> _Try it_
The entries need to be copied exactly as they stand, images left out.

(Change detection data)
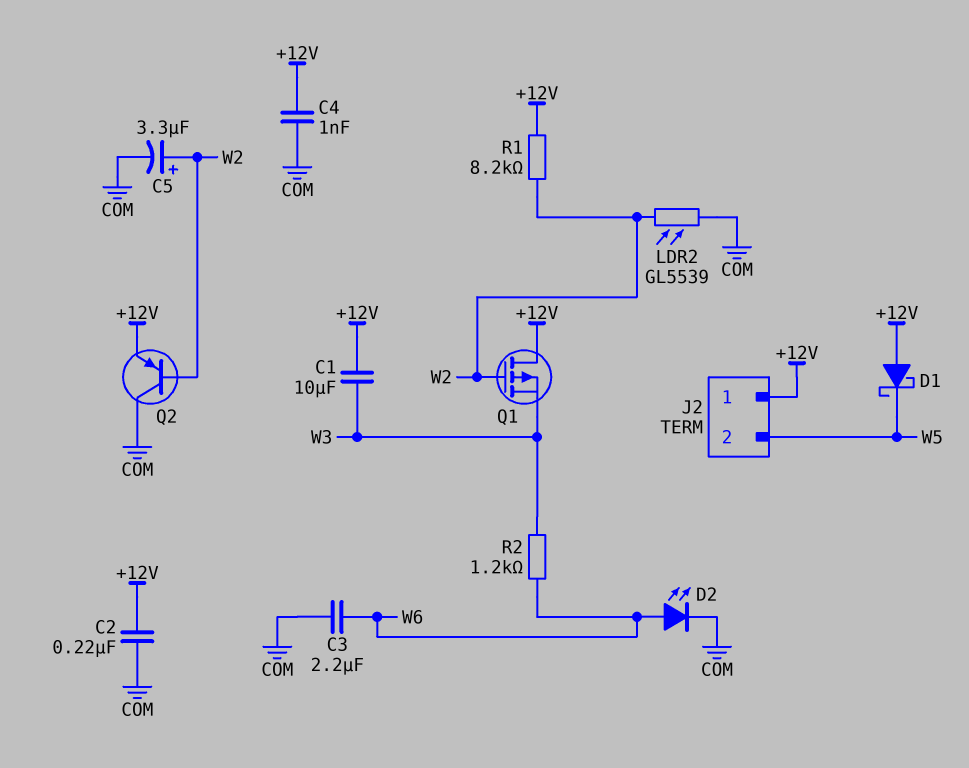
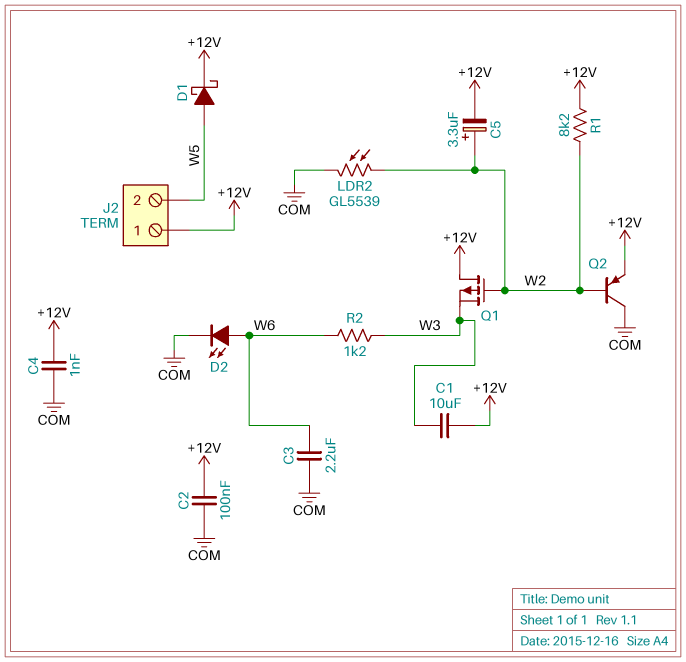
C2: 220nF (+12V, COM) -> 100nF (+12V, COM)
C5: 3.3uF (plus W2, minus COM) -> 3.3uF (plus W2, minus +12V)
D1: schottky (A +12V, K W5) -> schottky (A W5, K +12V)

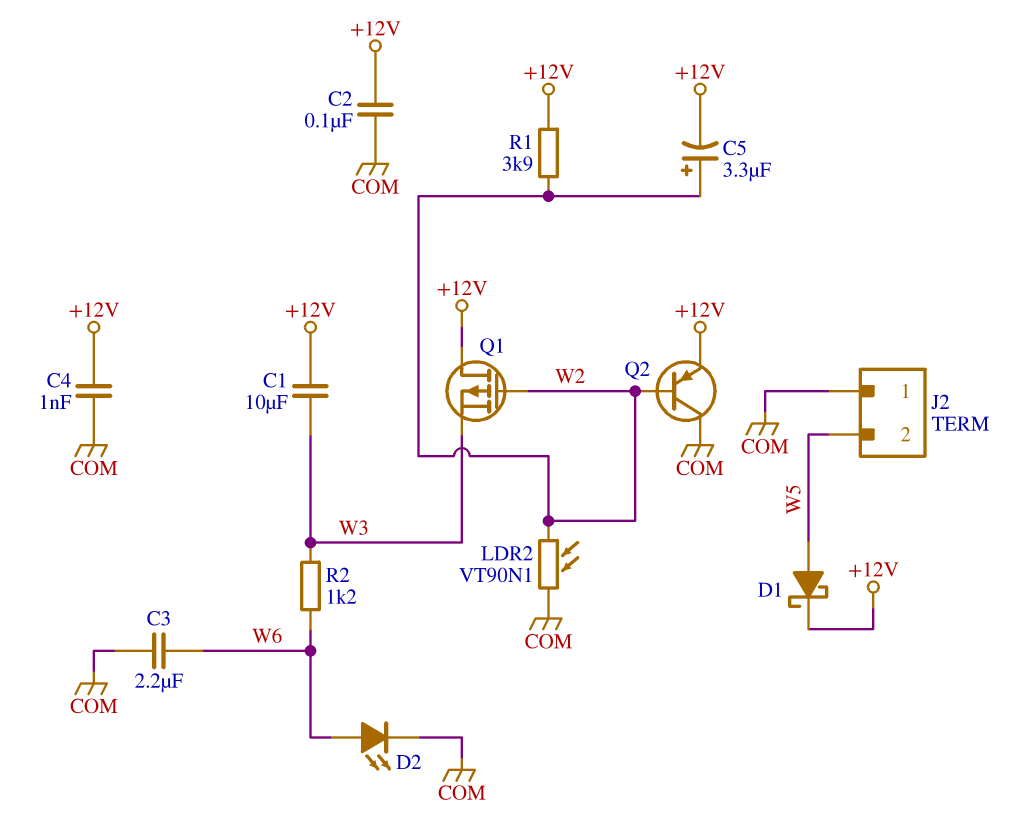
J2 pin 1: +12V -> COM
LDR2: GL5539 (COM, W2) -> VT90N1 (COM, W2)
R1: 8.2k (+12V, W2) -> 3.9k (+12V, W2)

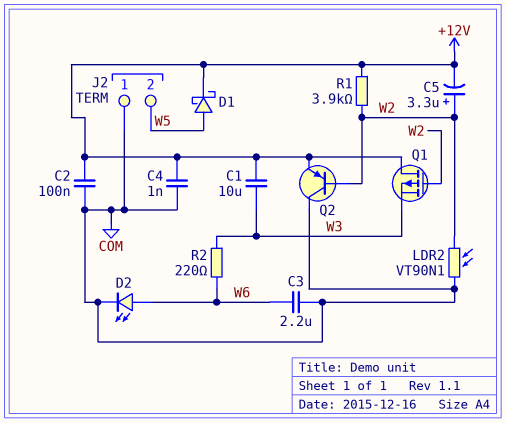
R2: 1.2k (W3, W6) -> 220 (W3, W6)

> _Completed task_
C2: 220nF (+12V, COM) -> 100nF (+12V, COM)
C5: 3.3uF (plus W2, minus COM) -> 3.3uF (plus W2, minus +12V)
D1: schottky (A +12V, K W5) -> schottky (A W5, K +12V)

J2 pin 1: +12V -> COM
LDR2: GL5539 (COM, W2) -> VT90N1 (COM, W2)
R1: 8.2k (+12V, W2) -> 3.9k (+12V, W2)

R2: 1.2k (W3, W6) -> 220 (W3, W6)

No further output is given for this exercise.